Your assignment:
Return every record verbatim.

+++ Dataset extract

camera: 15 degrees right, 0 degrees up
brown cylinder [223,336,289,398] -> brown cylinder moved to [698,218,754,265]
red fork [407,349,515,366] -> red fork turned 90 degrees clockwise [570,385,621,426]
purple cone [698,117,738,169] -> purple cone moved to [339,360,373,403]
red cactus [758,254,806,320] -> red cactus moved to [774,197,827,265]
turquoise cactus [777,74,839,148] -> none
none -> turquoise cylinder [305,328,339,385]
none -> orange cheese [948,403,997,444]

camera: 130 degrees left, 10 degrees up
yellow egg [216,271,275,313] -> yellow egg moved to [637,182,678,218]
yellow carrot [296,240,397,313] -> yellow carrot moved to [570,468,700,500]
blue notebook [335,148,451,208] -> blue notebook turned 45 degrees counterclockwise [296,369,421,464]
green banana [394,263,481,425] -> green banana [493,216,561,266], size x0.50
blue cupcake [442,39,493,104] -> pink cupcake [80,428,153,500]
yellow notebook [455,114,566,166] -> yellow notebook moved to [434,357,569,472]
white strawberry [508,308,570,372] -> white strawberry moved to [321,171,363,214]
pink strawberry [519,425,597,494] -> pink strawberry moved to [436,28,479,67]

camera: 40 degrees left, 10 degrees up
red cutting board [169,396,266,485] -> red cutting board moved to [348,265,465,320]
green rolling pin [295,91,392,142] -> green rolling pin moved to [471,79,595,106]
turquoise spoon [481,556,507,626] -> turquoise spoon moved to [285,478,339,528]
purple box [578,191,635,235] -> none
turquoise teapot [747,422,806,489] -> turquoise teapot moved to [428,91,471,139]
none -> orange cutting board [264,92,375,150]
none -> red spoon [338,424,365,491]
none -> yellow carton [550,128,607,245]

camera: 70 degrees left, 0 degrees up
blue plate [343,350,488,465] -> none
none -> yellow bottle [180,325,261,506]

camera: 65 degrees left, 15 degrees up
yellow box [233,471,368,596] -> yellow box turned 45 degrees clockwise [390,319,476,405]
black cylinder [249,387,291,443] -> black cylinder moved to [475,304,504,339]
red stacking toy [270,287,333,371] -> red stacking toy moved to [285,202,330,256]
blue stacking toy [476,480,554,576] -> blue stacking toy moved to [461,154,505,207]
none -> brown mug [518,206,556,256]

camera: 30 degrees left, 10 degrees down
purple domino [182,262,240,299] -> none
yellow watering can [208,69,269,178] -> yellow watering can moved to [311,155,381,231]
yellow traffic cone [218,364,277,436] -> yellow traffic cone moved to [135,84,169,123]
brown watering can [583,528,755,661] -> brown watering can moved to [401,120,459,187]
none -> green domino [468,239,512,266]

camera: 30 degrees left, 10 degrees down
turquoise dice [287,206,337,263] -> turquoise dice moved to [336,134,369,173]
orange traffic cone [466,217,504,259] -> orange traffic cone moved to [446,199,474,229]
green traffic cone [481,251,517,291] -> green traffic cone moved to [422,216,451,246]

++++++

Result:
camera: 15 degrees right, 0 degrees up
brown cylinder [223,336,289,398] -> brown cylinder moved to [698,218,754,265]
red fork [407,349,515,366] -> red fork turned 90 degrees clockwise [570,385,621,426]
purple cone [698,117,738,169] -> purple cone moved to [339,360,373,403]
red cactus [758,254,806,320] -> red cactus moved to [774,197,827,265]
turquoise cactus [777,74,839,148] -> none
none -> turquoise cylinder [305,328,339,385]
none -> orange cheese [948,403,997,444]

camera: 130 degrees left, 10 degrees up
yellow egg [216,271,275,313] -> yellow egg moved to [637,182,678,218]
yellow carrot [296,240,397,313] -> yellow carrot moved to [570,468,700,500]
blue notebook [335,148,451,208] -> blue notebook turned 45 degrees counterclockwise [296,369,421,464]
green banana [394,263,481,425] -> green banana [493,216,561,266], size x0.50
blue cupcake [442,39,493,104] -> pink cupcake [80,428,153,500]
yellow notebook [455,114,566,166] -> yellow notebook moved to [434,357,569,472]
white strawberry [508,308,570,372] -> white strawberry moved to [321,171,363,214]
pink strawberry [519,425,597,494] -> pink strawberry moved to [436,28,479,67]

camera: 40 degrees left, 10 degrees up
red cutting board [169,396,266,485] -> red cutting board moved to [348,265,465,320]
green rolling pin [295,91,392,142] -> green rolling pin moved to [471,79,595,106]
turquoise spoon [481,556,507,626] -> turquoise spoon moved to [285,478,339,528]
purple box [578,191,635,235] -> none
turquoise teapot [747,422,806,489] -> turquoise teapot moved to [428,91,471,139]
none -> orange cutting board [264,92,375,150]
none -> red spoon [338,424,365,491]
none -> yellow carton [550,128,607,245]

camera: 70 degrees left, 0 degrees up
blue plate [343,350,488,465] -> none
none -> yellow bottle [180,325,261,506]

camera: 65 degrees left, 15 degrees up
yellow box [233,471,368,596] -> yellow box turned 45 degrees clockwise [390,319,476,405]
black cylinder [249,387,291,443] -> black cylinder moved to [475,304,504,339]
red stacking toy [270,287,333,371] -> red stacking toy moved to [285,202,330,256]
blue stacking toy [476,480,554,576] -> blue stacking toy moved to [461,154,505,207]
none -> brown mug [518,206,556,256]

camera: 30 degrees left, 10 degrees down
purple domino [182,262,240,299] -> none
yellow watering can [208,69,269,178] -> yellow watering can moved to [311,155,381,231]
yellow traffic cone [218,364,277,436] -> yellow traffic cone moved to [135,84,169,123]
brown watering can [583,528,755,661] -> brown watering can moved to [401,120,459,187]
none -> green domino [468,239,512,266]

camera: 30 degrees left, 10 degrees down
turquoise dice [287,206,337,263] -> turquoise dice moved to [336,134,369,173]
orange traffic cone [466,217,504,259] -> orange traffic cone moved to [446,199,474,229]
green traffic cone [481,251,517,291] -> green traffic cone moved to [422,216,451,246]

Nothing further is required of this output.